»»

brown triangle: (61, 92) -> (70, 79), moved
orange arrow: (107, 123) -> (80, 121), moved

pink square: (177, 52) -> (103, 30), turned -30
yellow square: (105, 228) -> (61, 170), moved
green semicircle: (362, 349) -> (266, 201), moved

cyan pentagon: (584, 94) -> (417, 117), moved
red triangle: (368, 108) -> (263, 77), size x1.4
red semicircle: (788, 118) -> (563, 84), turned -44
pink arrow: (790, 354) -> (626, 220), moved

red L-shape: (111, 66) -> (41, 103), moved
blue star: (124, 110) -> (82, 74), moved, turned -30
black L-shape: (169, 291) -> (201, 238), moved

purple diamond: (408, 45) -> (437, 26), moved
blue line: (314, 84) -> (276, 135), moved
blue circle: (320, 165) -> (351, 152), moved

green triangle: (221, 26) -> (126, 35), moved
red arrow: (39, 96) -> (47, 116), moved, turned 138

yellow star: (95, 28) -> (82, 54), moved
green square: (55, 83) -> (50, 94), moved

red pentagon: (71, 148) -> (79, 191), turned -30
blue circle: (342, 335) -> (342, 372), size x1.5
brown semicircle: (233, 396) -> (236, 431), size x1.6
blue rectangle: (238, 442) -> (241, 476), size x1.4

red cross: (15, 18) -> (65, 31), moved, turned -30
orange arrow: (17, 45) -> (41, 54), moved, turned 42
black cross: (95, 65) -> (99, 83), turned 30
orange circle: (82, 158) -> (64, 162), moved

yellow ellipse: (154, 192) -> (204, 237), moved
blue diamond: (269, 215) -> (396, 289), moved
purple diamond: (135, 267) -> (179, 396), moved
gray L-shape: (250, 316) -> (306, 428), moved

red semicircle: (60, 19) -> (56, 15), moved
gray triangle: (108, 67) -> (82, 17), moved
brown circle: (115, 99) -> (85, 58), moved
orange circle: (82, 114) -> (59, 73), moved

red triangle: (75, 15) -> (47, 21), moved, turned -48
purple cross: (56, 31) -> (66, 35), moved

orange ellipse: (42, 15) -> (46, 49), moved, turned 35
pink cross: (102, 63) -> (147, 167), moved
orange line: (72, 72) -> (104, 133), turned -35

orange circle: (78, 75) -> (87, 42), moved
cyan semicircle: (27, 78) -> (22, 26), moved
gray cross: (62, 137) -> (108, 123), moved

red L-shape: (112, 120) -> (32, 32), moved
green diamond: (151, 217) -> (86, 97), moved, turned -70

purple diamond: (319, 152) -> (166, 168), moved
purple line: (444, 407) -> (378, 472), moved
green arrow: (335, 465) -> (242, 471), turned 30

««

Work required – The requested output is the line holding "purple diamond: (319, 152)" and every line after it up to the last line of the listing, exactly, with nothing else.

Written answer –
purple diamond: (319, 152) -> (166, 168), moved
purple line: (444, 407) -> (378, 472), moved
green arrow: (335, 465) -> (242, 471), turned 30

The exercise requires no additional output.